(Items listed in a dataset)
· · · · · · ·

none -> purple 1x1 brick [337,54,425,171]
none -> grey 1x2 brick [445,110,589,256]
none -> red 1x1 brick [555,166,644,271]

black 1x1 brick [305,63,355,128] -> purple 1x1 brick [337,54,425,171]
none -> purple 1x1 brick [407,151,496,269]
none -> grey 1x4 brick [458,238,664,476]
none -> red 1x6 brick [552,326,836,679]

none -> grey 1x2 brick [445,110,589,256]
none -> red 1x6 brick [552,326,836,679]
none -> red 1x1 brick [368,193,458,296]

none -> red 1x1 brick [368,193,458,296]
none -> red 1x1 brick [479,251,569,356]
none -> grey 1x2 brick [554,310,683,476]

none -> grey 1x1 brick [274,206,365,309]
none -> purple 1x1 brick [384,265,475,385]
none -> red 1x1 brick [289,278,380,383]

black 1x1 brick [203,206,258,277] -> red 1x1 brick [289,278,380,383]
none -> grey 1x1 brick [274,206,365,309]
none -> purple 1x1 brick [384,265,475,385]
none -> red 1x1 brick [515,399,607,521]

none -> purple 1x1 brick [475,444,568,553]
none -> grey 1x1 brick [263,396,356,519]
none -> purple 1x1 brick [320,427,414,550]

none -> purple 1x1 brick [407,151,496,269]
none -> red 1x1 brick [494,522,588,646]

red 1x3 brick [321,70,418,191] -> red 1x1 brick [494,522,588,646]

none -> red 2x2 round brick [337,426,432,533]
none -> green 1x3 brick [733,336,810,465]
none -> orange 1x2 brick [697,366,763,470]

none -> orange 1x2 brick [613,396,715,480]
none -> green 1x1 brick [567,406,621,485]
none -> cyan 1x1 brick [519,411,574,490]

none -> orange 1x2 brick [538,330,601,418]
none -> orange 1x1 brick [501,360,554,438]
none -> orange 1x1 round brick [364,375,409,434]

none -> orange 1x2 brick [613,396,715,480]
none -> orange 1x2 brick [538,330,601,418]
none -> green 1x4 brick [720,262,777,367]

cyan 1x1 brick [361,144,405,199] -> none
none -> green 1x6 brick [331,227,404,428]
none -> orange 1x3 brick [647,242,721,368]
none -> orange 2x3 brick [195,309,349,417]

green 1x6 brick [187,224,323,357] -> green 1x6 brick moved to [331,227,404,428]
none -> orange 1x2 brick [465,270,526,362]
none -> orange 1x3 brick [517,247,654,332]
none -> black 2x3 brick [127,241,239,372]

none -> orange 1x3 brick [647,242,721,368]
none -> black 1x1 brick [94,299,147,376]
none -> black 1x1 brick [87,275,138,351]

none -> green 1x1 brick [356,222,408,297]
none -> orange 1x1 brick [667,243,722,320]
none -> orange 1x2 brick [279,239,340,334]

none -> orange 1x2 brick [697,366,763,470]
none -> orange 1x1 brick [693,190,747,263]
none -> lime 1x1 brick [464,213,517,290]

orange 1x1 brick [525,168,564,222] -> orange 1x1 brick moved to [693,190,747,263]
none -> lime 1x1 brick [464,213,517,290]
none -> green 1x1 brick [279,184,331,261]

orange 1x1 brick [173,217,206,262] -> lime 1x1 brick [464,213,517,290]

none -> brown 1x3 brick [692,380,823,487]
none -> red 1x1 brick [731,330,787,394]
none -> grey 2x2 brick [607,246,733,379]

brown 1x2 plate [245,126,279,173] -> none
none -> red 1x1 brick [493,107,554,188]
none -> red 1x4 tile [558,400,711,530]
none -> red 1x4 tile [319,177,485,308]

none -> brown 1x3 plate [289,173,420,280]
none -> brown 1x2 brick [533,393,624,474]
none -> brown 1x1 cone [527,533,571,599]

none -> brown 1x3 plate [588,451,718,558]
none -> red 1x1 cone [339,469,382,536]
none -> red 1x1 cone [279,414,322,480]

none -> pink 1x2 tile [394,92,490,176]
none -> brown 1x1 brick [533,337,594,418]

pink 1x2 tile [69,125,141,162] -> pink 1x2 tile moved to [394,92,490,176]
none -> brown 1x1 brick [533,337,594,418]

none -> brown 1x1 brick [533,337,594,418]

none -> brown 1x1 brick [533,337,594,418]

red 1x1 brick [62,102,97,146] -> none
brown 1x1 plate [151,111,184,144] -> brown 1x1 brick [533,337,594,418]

· · · · · · ·

▶ _WHAT IS NEEDED_: Among the entries above, find the line with "none -> red 1x1 brick [494,522,588,646]" and the line with "none -> green 1x4 brick [720,262,777,367]"; give again exactly these two lines and all lines between them.

▶ _OUTPUT_:
none -> red 1x1 brick [494,522,588,646]

red 1x3 brick [321,70,418,191] -> red 1x1 brick [494,522,588,646]

none -> red 2x2 round brick [337,426,432,533]
none -> green 1x3 brick [733,336,810,465]
none -> orange 1x2 brick [697,366,763,470]

none -> orange 1x2 brick [613,396,715,480]
none -> green 1x1 brick [567,406,621,485]
none -> cyan 1x1 brick [519,411,574,490]

none -> orange 1x2 brick [538,330,601,418]
none -> orange 1x1 brick [501,360,554,438]
none -> orange 1x1 round brick [364,375,409,434]

none -> orange 1x2 brick [613,396,715,480]
none -> orange 1x2 brick [538,330,601,418]
none -> green 1x4 brick [720,262,777,367]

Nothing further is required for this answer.